═══ Given information ═══

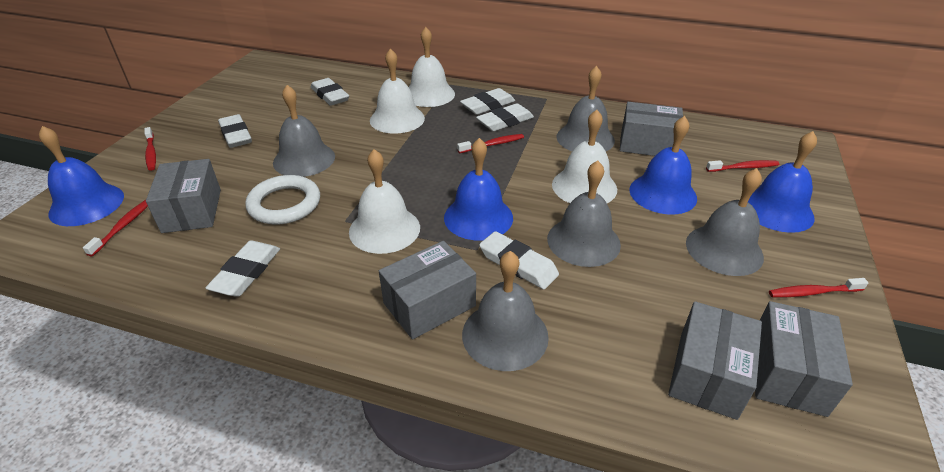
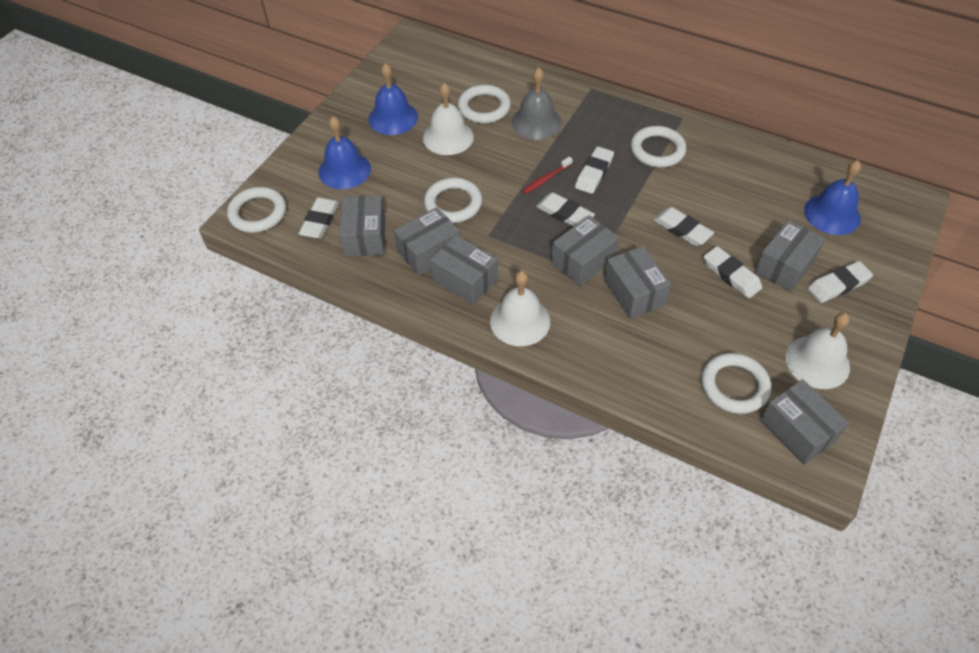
blue bell: 4 -> 3
grey bell: 5 -> 1
grey box: 5 -> 7
red toothbrush: 5 -> 1
white bell: 4 -> 3
white ring: 1 -> 5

═══

* _What this task involves_: Where a line of the records contains the word "bell", copy that line.

* _Completed exercise_:
blue bell: 4 -> 3
grey bell: 5 -> 1
white bell: 4 -> 3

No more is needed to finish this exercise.